## DESCRIPTION OF THE TASK:
Report every line in the rows below that contains the word "table", copying each such line in full.

——

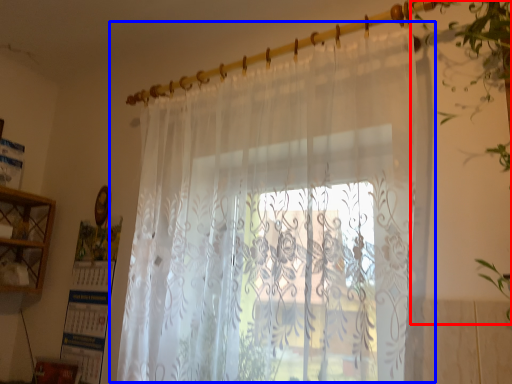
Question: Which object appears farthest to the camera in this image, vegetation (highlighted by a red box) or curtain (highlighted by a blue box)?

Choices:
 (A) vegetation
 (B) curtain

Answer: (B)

——

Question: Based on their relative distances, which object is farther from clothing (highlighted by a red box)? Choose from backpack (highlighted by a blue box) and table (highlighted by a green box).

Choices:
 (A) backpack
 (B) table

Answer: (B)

——

## EXERCISE RESPONSE:
Question: Based on their relative distances, which object is farther from clothing (highlighted by a red box)? Choose from backpack (highlighted by a blue box) and table (highlighted by a green box).
 (B) table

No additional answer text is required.